> _What this task involves_:
Type the records that follow again exactly as written, but drop the pictures.

(Provided data)

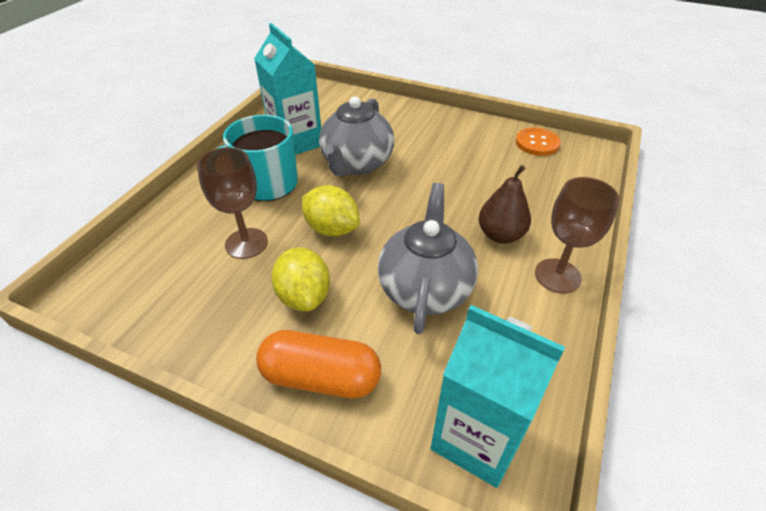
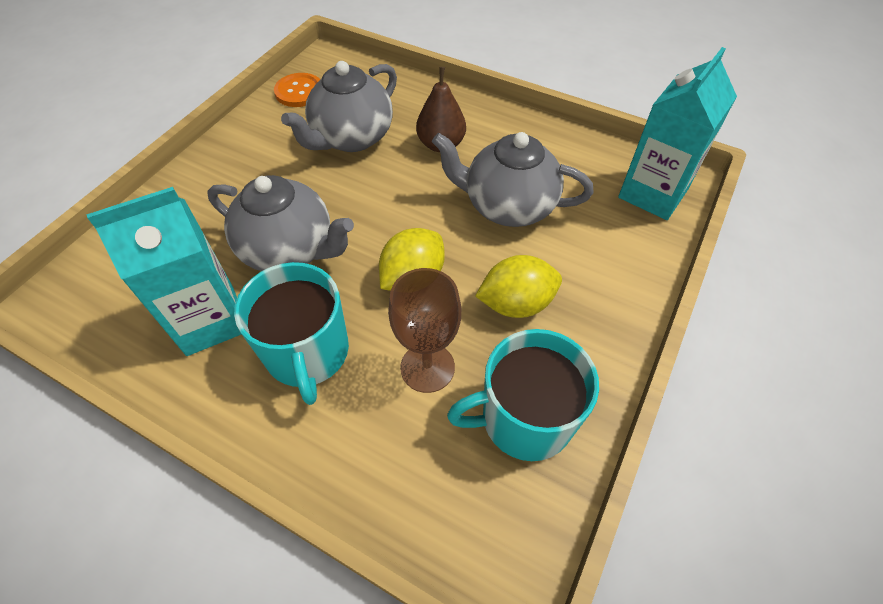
camera: 85 degrees left, 10 degrees up
(191, 302) = (524, 418): none -> turquoise mug
(321, 377) = (613, 288): orange capsule -> none
(488, 178) = (351, 138): none -> grey teapot
(557, 276) = (495, 120): brown goblet -> none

(End Provided data)

> _Result of the exercise_:
camera: 85 degrees left, 10 degrees up
(191, 302) = (524, 418): none -> turquoise mug
(321, 377) = (613, 288): orange capsule -> none
(488, 178) = (351, 138): none -> grey teapot
(557, 276) = (495, 120): brown goblet -> none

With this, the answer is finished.